**ABOUT THIS EXERCISE:**
Look through the entries below and extract exactly the lines from the one containing "grey goblet: 5 -> 3" through the one containing "purple traffic cone: 4 -> 5", ends included.
[EXERCISE INPUT Boundary: Start]
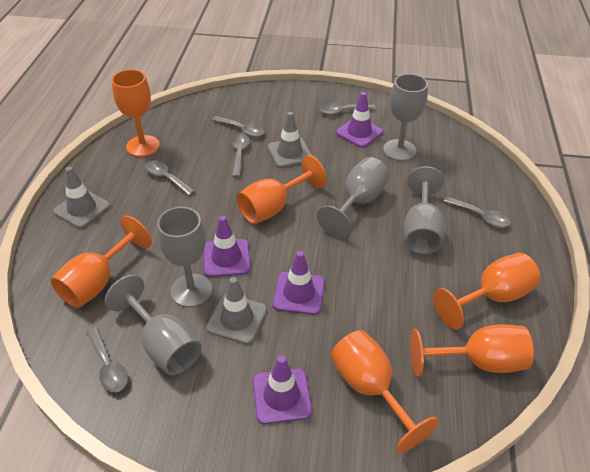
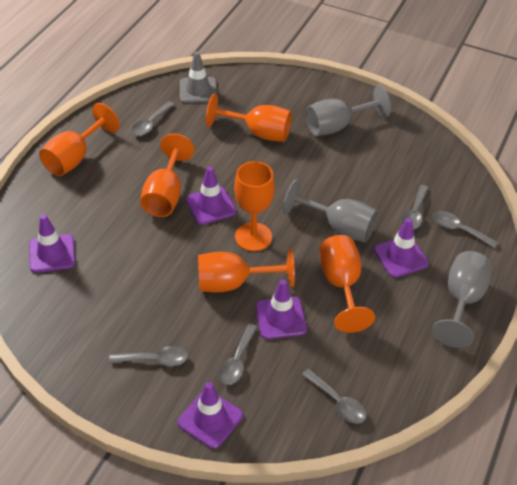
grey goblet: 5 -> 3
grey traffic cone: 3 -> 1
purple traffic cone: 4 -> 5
[EXERCISE INPUT Boundary: End]
[EXERCISE INPUT Boundary: Start]
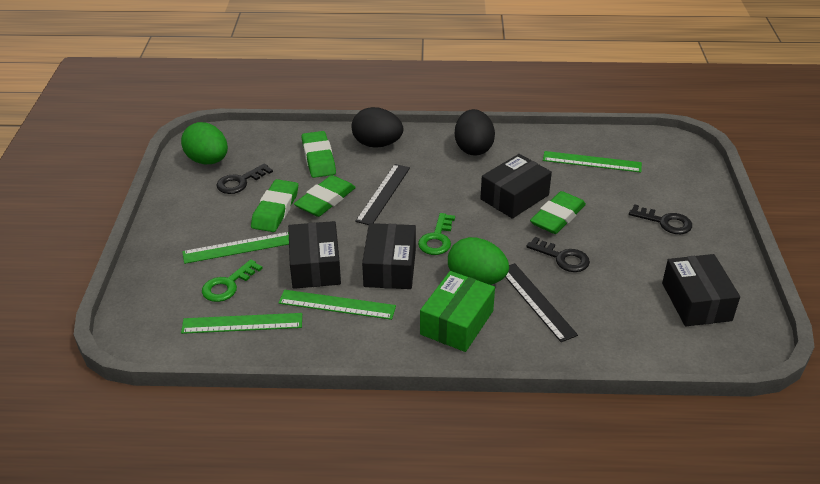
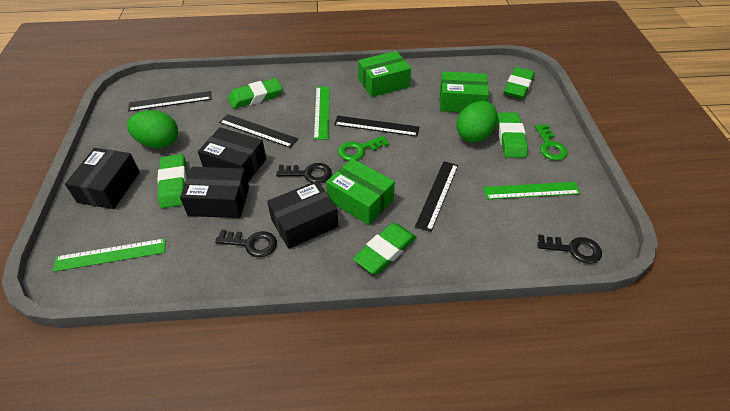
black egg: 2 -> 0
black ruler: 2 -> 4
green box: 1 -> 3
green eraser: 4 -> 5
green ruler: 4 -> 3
[EXERCISE INPUT Boundary: End]
**REPLY:**
grey goblet: 5 -> 3
grey traffic cone: 3 -> 1
purple traffic cone: 4 -> 5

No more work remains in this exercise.